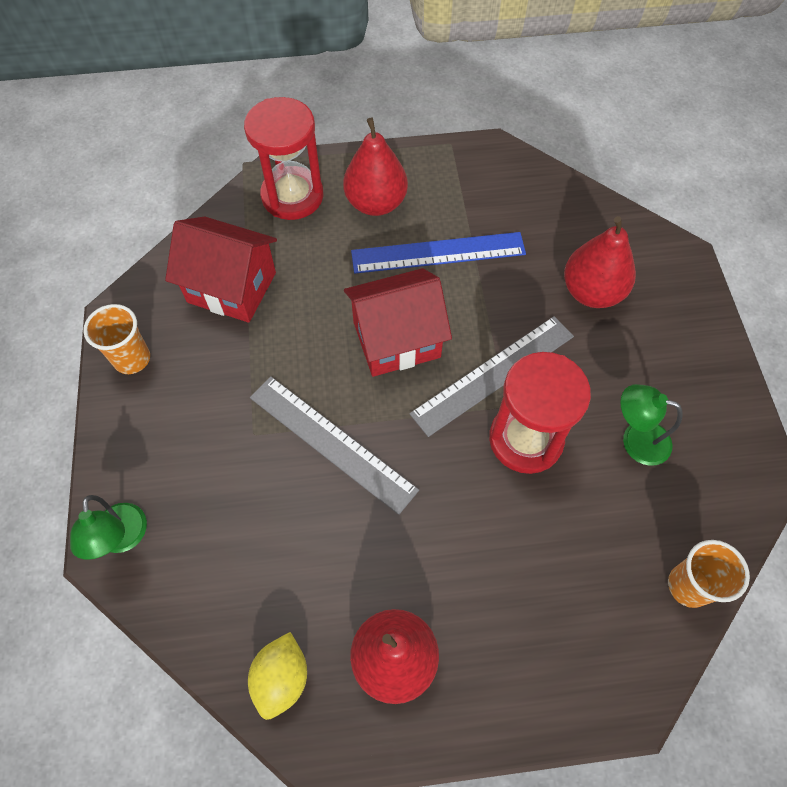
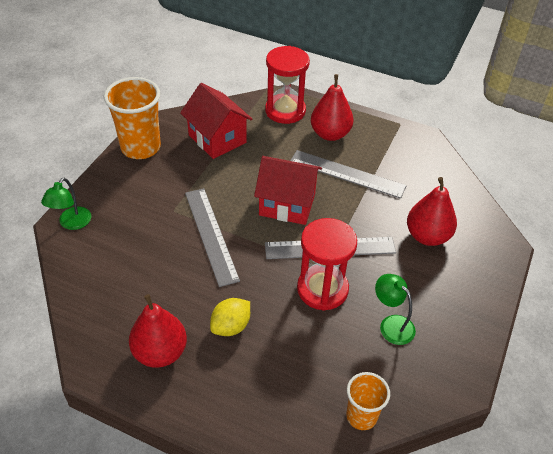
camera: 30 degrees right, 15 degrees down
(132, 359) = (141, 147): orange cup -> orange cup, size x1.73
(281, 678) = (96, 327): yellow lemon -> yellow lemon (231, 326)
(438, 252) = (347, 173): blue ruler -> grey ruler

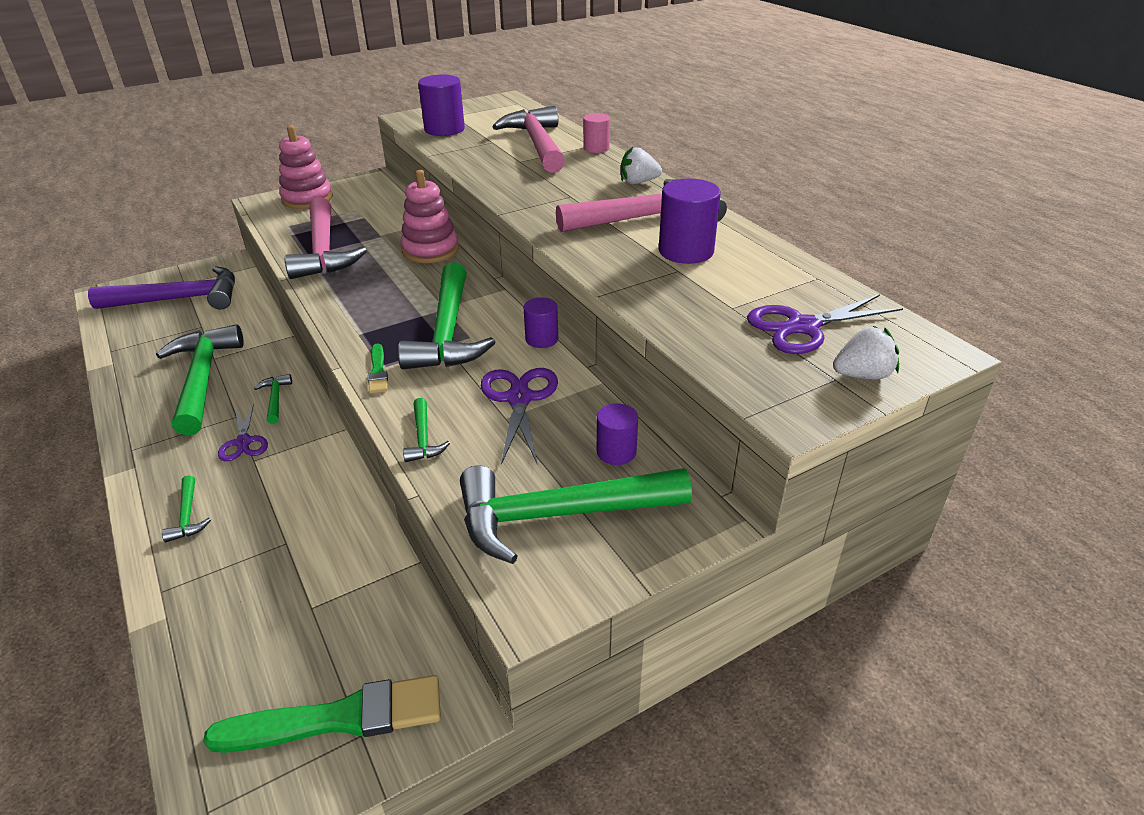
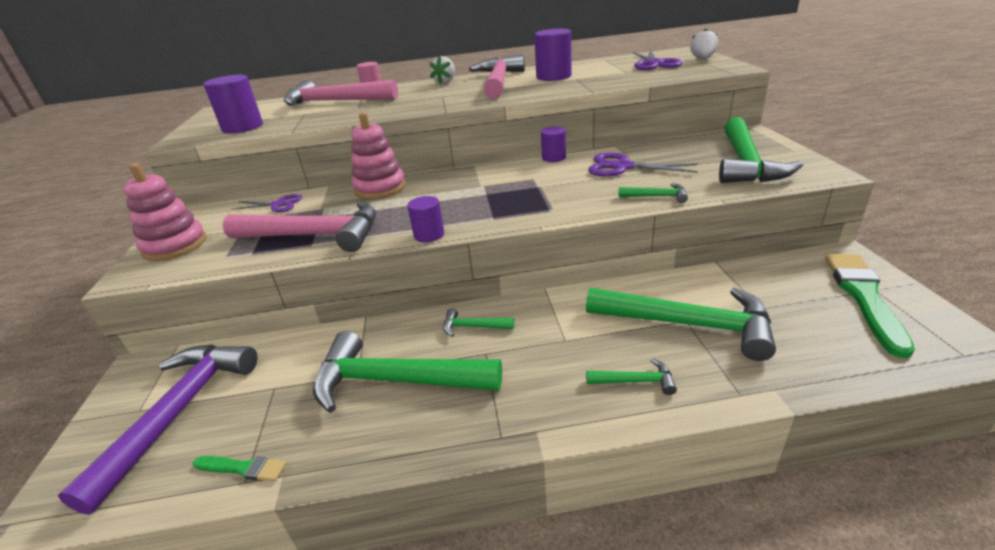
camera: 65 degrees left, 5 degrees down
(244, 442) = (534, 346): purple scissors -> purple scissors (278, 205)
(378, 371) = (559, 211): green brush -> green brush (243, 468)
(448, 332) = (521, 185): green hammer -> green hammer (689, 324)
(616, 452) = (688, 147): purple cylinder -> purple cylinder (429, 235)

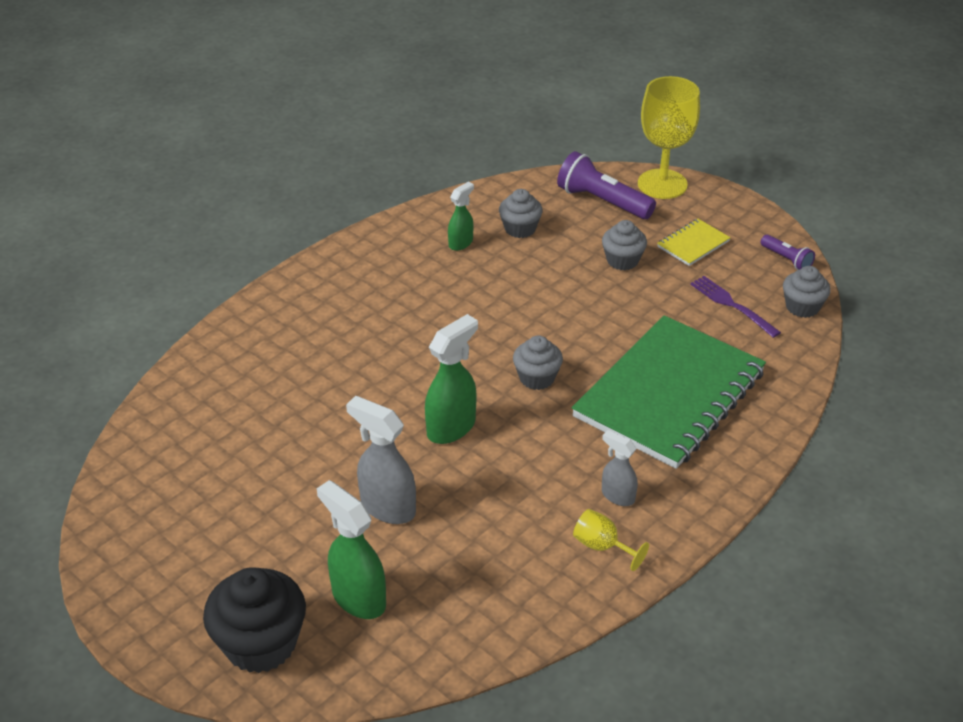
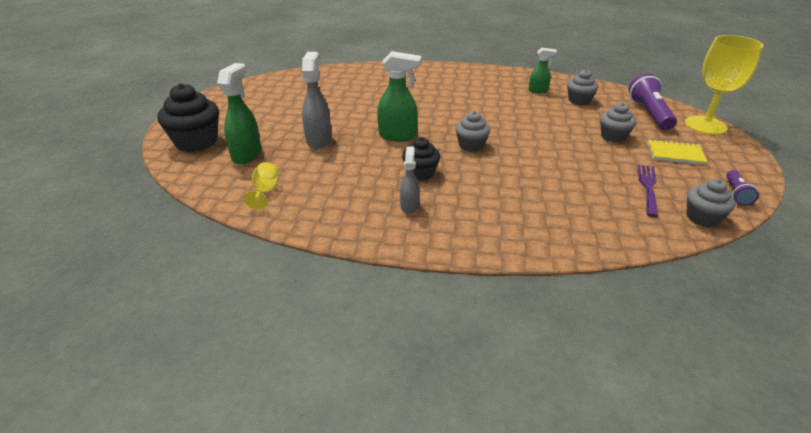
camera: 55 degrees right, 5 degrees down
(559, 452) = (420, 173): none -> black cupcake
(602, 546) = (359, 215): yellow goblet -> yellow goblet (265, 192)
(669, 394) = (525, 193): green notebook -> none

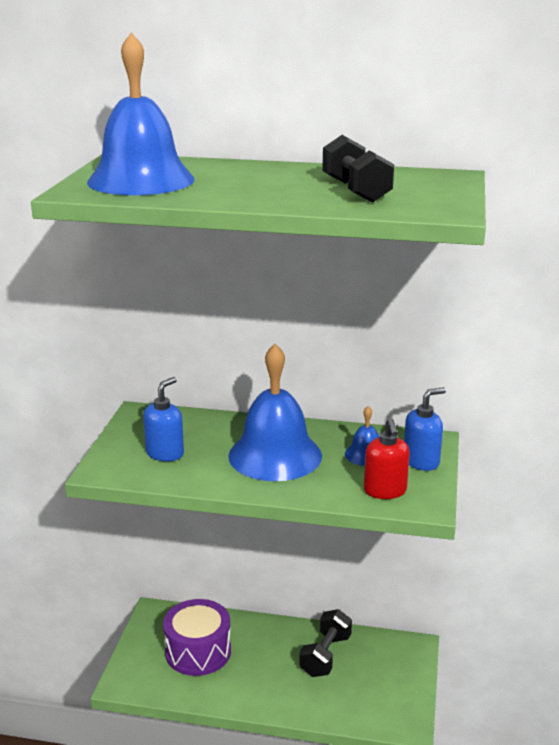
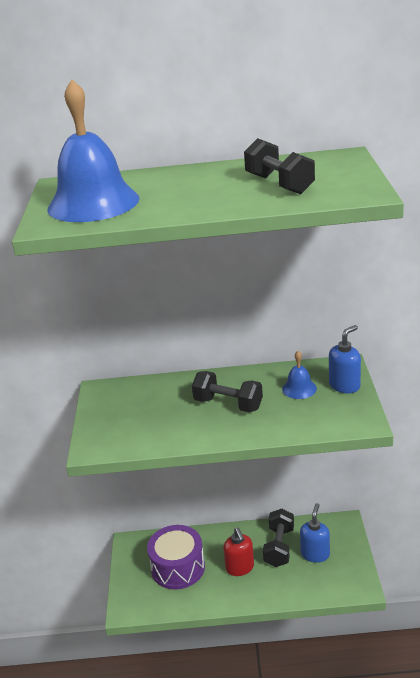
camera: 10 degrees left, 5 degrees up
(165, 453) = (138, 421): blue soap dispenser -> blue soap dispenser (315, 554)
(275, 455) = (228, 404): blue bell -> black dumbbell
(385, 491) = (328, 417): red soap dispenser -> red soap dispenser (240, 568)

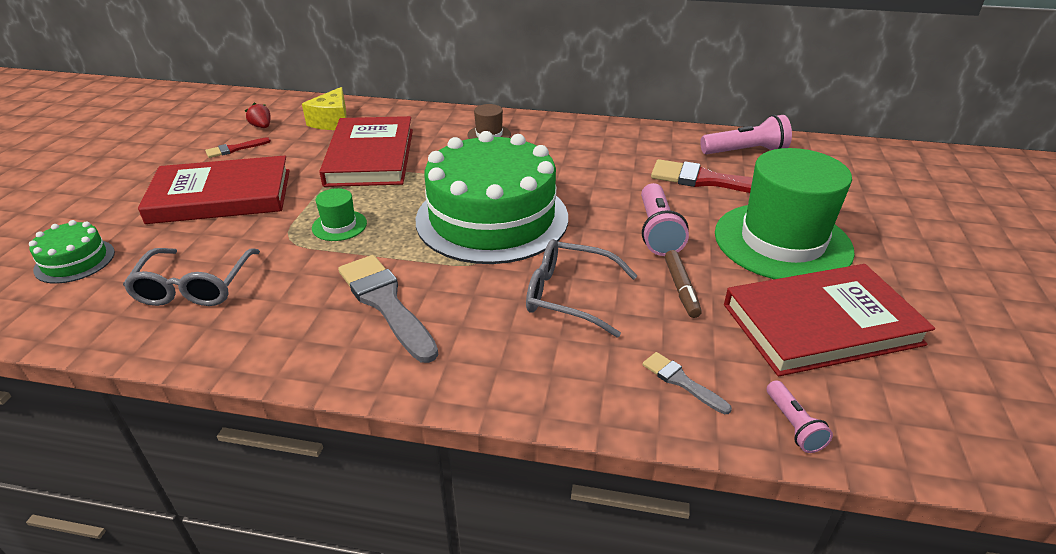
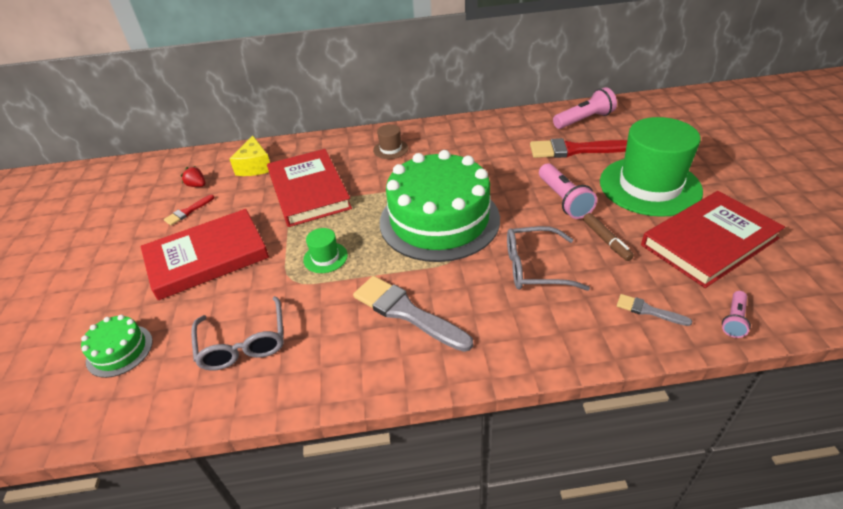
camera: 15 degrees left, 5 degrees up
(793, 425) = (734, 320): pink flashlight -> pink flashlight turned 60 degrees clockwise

--------------------------------------------------

• BRIEF
The pictures should not be reproduced; quote all of the other material exactly.

• RESPONSE AREA
camera: 30 degrees right, 15 degrees down
(132, 359) = (141, 147): orange cup -> orange cup, size x1.73
(281, 678) = (96, 327): yellow lemon -> yellow lemon (231, 326)
(438, 252) = (347, 173): blue ruler -> grey ruler

camera: 65 degrees left, 5 degrees down
(244, 442) = (534, 346): purple scissors -> purple scissors (278, 205)
(378, 371) = (559, 211): green brush -> green brush (243, 468)
(448, 332) = (521, 185): green hammer -> green hammer (689, 324)
(616, 452) = (688, 147): purple cylinder -> purple cylinder (429, 235)

camera: 55 degrees right, 5 degrees down
(559, 452) = (420, 173): none -> black cupcake
(602, 546) = (359, 215): yellow goblet -> yellow goblet (265, 192)
(669, 394) = (525, 193): green notebook -> none

camera: 10 degrees left, 5 degrees up
(165, 453) = (138, 421): blue soap dispenser -> blue soap dispenser (315, 554)
(275, 455) = (228, 404): blue bell -> black dumbbell
(385, 491) = (328, 417): red soap dispenser -> red soap dispenser (240, 568)

camera: 15 degrees left, 5 degrees up
(793, 425) = (734, 320): pink flashlight -> pink flashlight turned 60 degrees clockwise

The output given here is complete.